• **TASK STATEMENT**:
Pick out each line of the data that contains the string "kern". Case counts.
::::::::
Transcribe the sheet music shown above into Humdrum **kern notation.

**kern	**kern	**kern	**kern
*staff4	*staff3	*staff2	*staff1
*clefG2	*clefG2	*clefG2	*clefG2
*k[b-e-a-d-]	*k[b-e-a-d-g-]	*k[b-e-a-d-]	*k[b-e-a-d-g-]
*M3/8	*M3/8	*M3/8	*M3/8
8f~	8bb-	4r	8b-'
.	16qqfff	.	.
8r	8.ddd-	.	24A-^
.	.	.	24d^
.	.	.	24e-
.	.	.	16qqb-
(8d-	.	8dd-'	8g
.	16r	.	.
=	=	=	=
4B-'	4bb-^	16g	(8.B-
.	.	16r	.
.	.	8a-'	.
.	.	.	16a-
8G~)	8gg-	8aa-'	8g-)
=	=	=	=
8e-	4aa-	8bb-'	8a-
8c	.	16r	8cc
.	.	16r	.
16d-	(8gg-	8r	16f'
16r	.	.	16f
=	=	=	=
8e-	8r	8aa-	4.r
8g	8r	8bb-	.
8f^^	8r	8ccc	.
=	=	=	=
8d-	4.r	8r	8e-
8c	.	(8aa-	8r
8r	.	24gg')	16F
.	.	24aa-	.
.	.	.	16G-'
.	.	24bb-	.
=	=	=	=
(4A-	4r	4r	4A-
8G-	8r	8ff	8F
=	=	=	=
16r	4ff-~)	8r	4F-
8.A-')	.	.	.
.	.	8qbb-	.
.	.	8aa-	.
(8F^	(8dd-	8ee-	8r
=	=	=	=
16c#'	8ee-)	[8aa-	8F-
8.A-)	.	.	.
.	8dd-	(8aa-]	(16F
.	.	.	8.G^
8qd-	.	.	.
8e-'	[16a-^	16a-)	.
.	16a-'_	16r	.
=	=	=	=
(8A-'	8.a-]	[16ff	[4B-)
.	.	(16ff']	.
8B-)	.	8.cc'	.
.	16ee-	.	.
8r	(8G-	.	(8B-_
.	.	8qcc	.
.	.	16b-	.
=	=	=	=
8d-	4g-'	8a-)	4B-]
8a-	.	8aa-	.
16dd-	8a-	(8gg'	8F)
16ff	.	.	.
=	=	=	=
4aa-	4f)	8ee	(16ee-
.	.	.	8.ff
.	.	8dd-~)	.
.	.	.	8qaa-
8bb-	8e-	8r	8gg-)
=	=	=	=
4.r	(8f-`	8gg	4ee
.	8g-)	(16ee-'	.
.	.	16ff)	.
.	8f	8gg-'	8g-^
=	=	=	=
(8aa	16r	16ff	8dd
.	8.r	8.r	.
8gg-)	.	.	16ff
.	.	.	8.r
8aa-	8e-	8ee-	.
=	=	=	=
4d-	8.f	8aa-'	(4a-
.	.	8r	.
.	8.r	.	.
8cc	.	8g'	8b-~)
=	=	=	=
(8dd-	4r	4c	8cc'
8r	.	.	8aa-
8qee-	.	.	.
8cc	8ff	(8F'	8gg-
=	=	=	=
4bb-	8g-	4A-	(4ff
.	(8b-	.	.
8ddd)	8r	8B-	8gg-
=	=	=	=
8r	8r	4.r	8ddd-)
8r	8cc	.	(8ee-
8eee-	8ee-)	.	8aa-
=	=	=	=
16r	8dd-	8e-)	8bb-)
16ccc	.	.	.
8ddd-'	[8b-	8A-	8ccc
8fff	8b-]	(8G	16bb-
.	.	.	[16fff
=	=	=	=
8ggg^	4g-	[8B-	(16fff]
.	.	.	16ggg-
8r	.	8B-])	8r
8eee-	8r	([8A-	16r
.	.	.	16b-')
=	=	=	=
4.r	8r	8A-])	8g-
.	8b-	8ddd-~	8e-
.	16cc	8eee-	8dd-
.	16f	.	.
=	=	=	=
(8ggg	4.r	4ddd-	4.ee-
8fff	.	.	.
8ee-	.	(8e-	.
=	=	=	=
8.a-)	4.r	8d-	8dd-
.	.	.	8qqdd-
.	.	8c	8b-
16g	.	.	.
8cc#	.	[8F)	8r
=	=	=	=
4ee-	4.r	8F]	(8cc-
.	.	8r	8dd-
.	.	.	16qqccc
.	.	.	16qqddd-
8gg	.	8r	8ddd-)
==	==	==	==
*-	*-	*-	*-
::::::::
• **FINISHED ANSWER**:
Transcribe the sheet music shown above into Humdrum **kern notation.
**kern	**kern	**kern	**kern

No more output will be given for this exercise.